## Requirement
Go through the records below and report each line with "test" in it.

## Records to use
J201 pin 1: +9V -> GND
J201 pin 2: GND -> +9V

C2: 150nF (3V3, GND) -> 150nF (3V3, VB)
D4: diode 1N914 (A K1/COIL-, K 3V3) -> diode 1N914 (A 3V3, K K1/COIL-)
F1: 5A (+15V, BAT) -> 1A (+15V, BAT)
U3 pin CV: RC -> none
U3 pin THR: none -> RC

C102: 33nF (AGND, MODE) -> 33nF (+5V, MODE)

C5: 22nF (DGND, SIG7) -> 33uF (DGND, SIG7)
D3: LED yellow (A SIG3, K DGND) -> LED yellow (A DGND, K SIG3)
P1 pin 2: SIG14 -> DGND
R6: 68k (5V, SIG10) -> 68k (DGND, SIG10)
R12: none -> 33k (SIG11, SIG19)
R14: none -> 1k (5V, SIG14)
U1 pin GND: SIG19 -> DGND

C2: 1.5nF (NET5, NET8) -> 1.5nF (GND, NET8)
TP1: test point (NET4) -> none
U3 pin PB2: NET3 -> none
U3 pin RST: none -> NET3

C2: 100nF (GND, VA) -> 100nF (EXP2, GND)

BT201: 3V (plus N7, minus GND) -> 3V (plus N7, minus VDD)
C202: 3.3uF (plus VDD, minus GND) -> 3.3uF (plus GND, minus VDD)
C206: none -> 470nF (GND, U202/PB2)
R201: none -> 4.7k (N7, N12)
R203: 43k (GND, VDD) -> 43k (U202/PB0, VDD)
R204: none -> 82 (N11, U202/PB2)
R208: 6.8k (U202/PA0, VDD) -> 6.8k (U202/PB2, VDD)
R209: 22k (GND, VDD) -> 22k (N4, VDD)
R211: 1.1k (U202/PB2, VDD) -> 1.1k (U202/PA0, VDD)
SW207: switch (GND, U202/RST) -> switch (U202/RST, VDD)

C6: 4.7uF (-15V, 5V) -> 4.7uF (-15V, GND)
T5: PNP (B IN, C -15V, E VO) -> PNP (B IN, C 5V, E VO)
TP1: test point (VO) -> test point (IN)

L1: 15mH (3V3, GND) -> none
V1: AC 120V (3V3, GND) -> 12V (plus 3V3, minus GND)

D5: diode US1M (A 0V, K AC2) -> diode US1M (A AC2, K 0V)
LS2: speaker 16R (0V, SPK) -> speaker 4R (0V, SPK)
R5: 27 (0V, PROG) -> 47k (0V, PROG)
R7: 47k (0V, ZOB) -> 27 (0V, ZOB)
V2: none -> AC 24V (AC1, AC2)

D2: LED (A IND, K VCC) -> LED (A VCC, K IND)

## Reply to the exercise
TP1: test point (NET4) -> none
TP1: test point (VO) -> test point (IN)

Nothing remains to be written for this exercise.